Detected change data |

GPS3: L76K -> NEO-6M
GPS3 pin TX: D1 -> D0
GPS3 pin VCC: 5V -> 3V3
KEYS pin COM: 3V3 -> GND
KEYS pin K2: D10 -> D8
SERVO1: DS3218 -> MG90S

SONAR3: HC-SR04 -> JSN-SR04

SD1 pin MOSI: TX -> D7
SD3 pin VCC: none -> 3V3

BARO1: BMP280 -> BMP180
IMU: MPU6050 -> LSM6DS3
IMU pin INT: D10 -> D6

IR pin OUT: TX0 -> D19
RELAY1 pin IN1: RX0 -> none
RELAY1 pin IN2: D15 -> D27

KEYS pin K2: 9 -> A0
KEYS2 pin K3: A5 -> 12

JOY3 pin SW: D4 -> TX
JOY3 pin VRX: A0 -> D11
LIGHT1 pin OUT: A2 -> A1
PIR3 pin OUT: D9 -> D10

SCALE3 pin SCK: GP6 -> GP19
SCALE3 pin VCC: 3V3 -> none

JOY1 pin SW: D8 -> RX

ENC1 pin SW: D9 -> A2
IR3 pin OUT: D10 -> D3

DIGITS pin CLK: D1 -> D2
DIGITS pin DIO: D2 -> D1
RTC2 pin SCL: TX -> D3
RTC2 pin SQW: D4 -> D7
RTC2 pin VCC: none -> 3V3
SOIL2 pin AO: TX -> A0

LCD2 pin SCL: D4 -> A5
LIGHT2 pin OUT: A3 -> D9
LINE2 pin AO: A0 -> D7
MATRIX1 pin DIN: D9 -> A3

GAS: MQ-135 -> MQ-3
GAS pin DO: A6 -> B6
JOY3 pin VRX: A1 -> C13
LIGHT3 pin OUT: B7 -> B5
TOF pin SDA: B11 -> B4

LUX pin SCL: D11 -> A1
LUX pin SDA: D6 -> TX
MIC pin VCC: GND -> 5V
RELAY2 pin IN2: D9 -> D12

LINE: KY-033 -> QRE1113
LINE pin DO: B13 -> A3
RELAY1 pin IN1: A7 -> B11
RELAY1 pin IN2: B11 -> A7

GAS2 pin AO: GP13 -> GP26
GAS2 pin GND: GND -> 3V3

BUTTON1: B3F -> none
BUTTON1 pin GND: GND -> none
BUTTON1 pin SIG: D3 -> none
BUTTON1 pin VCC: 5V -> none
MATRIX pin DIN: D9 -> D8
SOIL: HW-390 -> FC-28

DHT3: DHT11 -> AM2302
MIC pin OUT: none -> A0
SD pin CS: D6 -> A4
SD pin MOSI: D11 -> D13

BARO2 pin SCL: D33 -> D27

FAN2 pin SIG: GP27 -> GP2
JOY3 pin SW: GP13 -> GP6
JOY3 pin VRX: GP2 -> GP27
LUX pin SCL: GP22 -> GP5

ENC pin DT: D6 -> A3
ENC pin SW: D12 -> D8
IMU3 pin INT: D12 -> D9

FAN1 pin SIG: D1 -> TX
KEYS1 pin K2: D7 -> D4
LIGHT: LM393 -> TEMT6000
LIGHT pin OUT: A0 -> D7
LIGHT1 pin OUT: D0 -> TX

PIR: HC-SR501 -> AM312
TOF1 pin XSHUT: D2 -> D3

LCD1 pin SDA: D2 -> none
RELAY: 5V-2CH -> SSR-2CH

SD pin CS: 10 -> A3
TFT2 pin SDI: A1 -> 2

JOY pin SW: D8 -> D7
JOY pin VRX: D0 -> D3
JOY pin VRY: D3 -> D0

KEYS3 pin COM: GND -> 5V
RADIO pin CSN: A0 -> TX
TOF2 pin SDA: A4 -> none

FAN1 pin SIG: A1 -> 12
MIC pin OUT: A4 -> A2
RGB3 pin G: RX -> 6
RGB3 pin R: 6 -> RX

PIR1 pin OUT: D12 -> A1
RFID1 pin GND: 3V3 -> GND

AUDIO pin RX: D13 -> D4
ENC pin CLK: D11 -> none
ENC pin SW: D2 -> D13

PROBLEM STATEMENT | All of the records shown above should be reproduced exactly.

ANSWER FOR THIS EXERCISE |
GPS3: L76K -> NEO-6M
GPS3 pin TX: D1 -> D0
GPS3 pin VCC: 5V -> 3V3
KEYS pin COM: 3V3 -> GND
KEYS pin K2: D10 -> D8
SERVO1: DS3218 -> MG90S

SONAR3: HC-SR04 -> JSN-SR04

SD1 pin MOSI: TX -> D7
SD3 pin VCC: none -> 3V3

BARO1: BMP280 -> BMP180
IMU: MPU6050 -> LSM6DS3
IMU pin INT: D10 -> D6

IR pin OUT: TX0 -> D19
RELAY1 pin IN1: RX0 -> none
RELAY1 pin IN2: D15 -> D27

KEYS pin K2: 9 -> A0
KEYS2 pin K3: A5 -> 12

JOY3 pin SW: D4 -> TX
JOY3 pin VRX: A0 -> D11
LIGHT1 pin OUT: A2 -> A1
PIR3 pin OUT: D9 -> D10

SCALE3 pin SCK: GP6 -> GP19
SCALE3 pin VCC: 3V3 -> none

JOY1 pin SW: D8 -> RX

ENC1 pin SW: D9 -> A2
IR3 pin OUT: D10 -> D3

DIGITS pin CLK: D1 -> D2
DIGITS pin DIO: D2 -> D1
RTC2 pin SCL: TX -> D3
RTC2 pin SQW: D4 -> D7
RTC2 pin VCC: none -> 3V3
SOIL2 pin AO: TX -> A0

LCD2 pin SCL: D4 -> A5
LIGHT2 pin OUT: A3 -> D9
LINE2 pin AO: A0 -> D7
MATRIX1 pin DIN: D9 -> A3

GAS: MQ-135 -> MQ-3
GAS pin DO: A6 -> B6
JOY3 pin VRX: A1 -> C13
LIGHT3 pin OUT: B7 -> B5
TOF pin SDA: B11 -> B4

LUX pin SCL: D11 -> A1
LUX pin SDA: D6 -> TX
MIC pin VCC: GND -> 5V
RELAY2 pin IN2: D9 -> D12

LINE: KY-033 -> QRE1113
LINE pin DO: B13 -> A3
RELAY1 pin IN1: A7 -> B11
RELAY1 pin IN2: B11 -> A7

GAS2 pin AO: GP13 -> GP26
GAS2 pin GND: GND -> 3V3

BUTTON1: B3F -> none
BUTTON1 pin GND: GND -> none
BUTTON1 pin SIG: D3 -> none
BUTTON1 pin VCC: 5V -> none
MATRIX pin DIN: D9 -> D8
SOIL: HW-390 -> FC-28

DHT3: DHT11 -> AM2302
MIC pin OUT: none -> A0
SD pin CS: D6 -> A4
SD pin MOSI: D11 -> D13

BARO2 pin SCL: D33 -> D27

FAN2 pin SIG: GP27 -> GP2
JOY3 pin SW: GP13 -> GP6
JOY3 pin VRX: GP2 -> GP27
LUX pin SCL: GP22 -> GP5

ENC pin DT: D6 -> A3
ENC pin SW: D12 -> D8
IMU3 pin INT: D12 -> D9

FAN1 pin SIG: D1 -> TX
KEYS1 pin K2: D7 -> D4
LIGHT: LM393 -> TEMT6000
LIGHT pin OUT: A0 -> D7
LIGHT1 pin OUT: D0 -> TX

PIR: HC-SR501 -> AM312
TOF1 pin XSHUT: D2 -> D3

LCD1 pin SDA: D2 -> none
RELAY: 5V-2CH -> SSR-2CH

SD pin CS: 10 -> A3
TFT2 pin SDI: A1 -> 2

JOY pin SW: D8 -> D7
JOY pin VRX: D0 -> D3
JOY pin VRY: D3 -> D0

KEYS3 pin COM: GND -> 5V
RADIO pin CSN: A0 -> TX
TOF2 pin SDA: A4 -> none

FAN1 pin SIG: A1 -> 12
MIC pin OUT: A4 -> A2
RGB3 pin G: RX -> 6
RGB3 pin R: 6 -> RX

PIR1 pin OUT: D12 -> A1
RFID1 pin GND: 3V3 -> GND

AUDIO pin RX: D13 -> D4
ENC pin CLK: D11 -> none
ENC pin SW: D2 -> D13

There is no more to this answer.